▶ What this task involves:
Repeat the records below exactly. Omit the pictures.

Image sets with object changes:
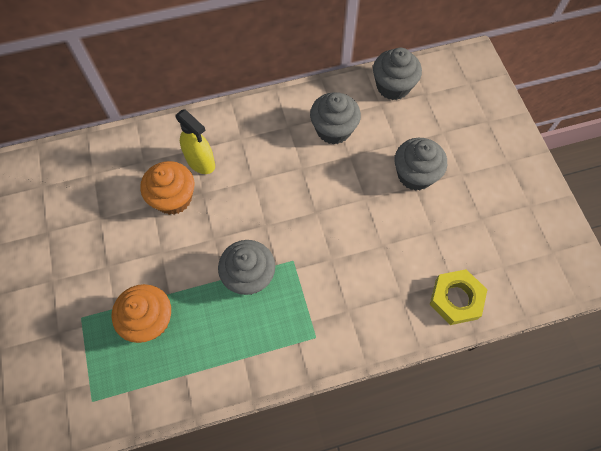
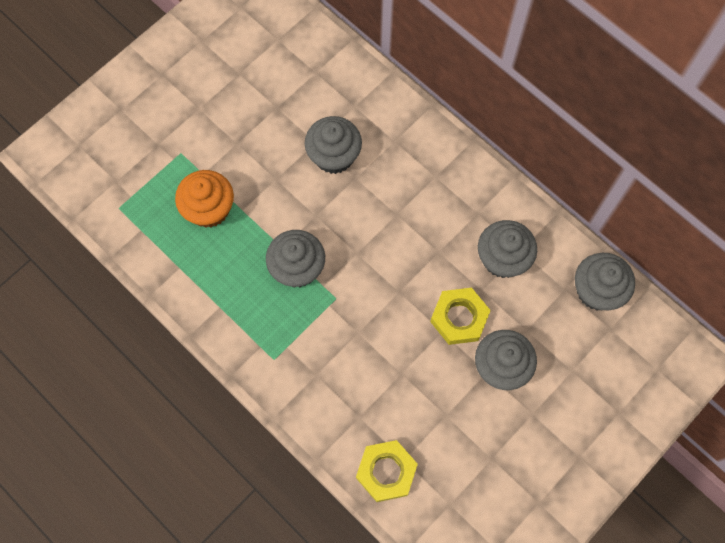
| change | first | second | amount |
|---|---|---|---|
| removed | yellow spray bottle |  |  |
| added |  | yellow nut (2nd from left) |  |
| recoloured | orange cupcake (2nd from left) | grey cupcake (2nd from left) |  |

▶ Worked solution:
| change | first | second | amount |
|---|---|---|---|
| removed | yellow spray bottle |  |  |
| added |  | yellow nut (2nd from left) |  |
| recoloured | orange cupcake (2nd from left) | grey cupcake (2nd from left) |  |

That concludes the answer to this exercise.